**Goal of the exercise:**
From the records below, extract only the lines running from the line with "(620, 319) = (417, 447): orange" to the line with "camera: 30 degrees left, 0 degrees up", both lines included, reproducing them exactly.

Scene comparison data
═══

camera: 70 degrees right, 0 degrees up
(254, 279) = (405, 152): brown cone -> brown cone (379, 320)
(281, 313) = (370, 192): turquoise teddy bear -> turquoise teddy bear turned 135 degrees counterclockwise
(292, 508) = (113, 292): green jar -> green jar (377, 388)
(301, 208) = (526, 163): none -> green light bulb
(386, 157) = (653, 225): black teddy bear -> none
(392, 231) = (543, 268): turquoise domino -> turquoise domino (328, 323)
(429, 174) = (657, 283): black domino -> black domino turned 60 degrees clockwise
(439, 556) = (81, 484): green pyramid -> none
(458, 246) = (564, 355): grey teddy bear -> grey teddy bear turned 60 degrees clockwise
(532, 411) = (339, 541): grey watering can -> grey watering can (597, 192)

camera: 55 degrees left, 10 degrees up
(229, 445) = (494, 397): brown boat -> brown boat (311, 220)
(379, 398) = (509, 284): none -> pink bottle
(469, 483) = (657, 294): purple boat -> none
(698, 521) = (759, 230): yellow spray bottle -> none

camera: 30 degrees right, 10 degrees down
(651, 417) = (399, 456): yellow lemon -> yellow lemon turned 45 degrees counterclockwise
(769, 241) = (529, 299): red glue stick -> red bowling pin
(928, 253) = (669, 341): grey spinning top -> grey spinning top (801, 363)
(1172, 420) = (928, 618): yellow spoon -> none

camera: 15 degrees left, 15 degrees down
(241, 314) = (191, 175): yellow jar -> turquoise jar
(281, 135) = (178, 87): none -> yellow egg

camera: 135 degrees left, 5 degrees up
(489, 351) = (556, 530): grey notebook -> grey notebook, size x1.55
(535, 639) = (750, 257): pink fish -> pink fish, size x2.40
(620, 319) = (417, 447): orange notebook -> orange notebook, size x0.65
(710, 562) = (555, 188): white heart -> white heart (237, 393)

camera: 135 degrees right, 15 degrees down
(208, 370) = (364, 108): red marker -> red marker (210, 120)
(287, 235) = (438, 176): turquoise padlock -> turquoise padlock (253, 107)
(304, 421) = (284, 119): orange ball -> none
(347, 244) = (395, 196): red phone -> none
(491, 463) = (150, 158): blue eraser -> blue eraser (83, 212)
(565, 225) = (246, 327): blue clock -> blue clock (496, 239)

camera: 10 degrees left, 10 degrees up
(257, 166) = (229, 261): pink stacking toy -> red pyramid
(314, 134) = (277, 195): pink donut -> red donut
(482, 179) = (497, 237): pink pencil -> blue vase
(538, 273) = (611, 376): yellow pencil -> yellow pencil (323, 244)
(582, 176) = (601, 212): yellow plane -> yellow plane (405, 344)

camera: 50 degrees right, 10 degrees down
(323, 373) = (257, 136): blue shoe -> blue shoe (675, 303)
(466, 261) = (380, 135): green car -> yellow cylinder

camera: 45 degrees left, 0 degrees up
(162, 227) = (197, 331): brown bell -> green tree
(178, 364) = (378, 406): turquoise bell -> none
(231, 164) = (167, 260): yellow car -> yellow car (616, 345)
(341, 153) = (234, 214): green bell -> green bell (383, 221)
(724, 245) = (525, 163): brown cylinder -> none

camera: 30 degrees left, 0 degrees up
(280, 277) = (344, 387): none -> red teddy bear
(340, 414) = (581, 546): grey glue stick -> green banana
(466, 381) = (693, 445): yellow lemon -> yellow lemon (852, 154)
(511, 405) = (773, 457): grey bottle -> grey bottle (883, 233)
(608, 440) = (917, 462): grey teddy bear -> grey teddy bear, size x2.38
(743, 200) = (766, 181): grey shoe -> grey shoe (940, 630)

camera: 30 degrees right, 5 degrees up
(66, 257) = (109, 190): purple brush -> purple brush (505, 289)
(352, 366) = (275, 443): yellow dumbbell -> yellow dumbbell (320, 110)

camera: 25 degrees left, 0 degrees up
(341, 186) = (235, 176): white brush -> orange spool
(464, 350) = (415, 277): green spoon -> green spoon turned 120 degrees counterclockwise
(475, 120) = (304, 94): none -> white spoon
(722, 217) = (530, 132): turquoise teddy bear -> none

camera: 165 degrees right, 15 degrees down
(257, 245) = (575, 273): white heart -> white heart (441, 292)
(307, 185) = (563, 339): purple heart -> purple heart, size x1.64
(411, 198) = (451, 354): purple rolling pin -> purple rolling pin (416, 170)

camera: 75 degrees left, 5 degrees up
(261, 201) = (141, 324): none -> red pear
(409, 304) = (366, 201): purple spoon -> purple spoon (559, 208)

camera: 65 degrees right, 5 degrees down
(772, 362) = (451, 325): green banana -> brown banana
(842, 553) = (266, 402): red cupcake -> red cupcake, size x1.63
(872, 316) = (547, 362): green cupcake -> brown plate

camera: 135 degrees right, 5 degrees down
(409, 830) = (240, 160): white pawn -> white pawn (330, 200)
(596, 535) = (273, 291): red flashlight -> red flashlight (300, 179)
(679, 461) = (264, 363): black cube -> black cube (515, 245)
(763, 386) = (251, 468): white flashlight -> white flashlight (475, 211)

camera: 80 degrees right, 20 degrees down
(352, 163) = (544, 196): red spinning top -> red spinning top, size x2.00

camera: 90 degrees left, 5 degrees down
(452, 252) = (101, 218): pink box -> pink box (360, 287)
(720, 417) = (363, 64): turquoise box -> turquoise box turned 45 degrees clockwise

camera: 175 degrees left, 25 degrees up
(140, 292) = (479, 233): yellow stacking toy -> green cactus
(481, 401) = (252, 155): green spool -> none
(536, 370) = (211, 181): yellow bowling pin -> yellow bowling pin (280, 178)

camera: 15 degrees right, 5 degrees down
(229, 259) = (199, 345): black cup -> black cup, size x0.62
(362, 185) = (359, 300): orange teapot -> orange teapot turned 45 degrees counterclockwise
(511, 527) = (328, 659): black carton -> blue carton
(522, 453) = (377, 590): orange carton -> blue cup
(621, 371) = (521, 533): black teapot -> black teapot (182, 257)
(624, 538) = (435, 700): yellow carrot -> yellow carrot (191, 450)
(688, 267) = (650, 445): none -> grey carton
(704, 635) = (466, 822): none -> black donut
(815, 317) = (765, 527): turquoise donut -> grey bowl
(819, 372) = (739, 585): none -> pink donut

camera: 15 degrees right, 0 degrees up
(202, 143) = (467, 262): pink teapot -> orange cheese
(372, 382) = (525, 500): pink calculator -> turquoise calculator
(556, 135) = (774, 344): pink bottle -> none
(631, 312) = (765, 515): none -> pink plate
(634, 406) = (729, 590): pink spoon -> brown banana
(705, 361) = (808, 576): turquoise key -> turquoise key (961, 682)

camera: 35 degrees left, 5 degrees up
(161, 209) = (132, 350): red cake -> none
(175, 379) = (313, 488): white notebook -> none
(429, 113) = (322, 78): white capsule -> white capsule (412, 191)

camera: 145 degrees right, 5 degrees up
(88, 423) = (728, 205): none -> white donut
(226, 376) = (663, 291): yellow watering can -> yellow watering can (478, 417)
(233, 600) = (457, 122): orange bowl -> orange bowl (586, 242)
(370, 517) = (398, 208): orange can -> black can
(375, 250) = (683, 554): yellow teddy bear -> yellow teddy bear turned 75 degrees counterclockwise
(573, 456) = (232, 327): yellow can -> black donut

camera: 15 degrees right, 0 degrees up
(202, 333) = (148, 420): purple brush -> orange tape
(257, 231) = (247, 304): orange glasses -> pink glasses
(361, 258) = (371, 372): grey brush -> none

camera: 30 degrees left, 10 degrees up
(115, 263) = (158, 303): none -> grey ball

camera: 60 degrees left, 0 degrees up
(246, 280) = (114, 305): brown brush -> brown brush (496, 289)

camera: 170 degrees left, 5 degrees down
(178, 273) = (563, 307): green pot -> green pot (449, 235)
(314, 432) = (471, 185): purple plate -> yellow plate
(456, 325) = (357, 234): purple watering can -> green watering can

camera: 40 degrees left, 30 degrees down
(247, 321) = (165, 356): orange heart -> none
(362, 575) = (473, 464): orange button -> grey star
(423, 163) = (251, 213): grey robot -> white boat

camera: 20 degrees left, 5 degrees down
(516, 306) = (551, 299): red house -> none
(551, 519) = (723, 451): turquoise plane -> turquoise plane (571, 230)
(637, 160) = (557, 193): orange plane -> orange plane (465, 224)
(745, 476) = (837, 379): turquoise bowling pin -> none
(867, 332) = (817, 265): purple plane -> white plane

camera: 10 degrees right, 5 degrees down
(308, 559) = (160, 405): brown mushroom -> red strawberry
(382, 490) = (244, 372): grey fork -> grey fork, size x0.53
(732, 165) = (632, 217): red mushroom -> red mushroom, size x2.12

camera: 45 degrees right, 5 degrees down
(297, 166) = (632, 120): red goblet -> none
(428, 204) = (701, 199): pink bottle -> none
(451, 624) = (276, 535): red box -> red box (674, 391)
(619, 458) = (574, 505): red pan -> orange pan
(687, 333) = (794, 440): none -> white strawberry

═══

**Completed exercise:**
(620, 319) = (417, 447): orange notebook -> orange notebook, size x0.65
(710, 562) = (555, 188): white heart -> white heart (237, 393)

camera: 135 degrees right, 15 degrees down
(208, 370) = (364, 108): red marker -> red marker (210, 120)
(287, 235) = (438, 176): turquoise padlock -> turquoise padlock (253, 107)
(304, 421) = (284, 119): orange ball -> none
(347, 244) = (395, 196): red phone -> none
(491, 463) = (150, 158): blue eraser -> blue eraser (83, 212)
(565, 225) = (246, 327): blue clock -> blue clock (496, 239)

camera: 10 degrees left, 10 degrees up
(257, 166) = (229, 261): pink stacking toy -> red pyramid
(314, 134) = (277, 195): pink donut -> red donut
(482, 179) = (497, 237): pink pencil -> blue vase
(538, 273) = (611, 376): yellow pencil -> yellow pencil (323, 244)
(582, 176) = (601, 212): yellow plane -> yellow plane (405, 344)

camera: 50 degrees right, 10 degrees down
(323, 373) = (257, 136): blue shoe -> blue shoe (675, 303)
(466, 261) = (380, 135): green car -> yellow cylinder

camera: 45 degrees left, 0 degrees up
(162, 227) = (197, 331): brown bell -> green tree
(178, 364) = (378, 406): turquoise bell -> none
(231, 164) = (167, 260): yellow car -> yellow car (616, 345)
(341, 153) = (234, 214): green bell -> green bell (383, 221)
(724, 245) = (525, 163): brown cylinder -> none

camera: 30 degrees left, 0 degrees up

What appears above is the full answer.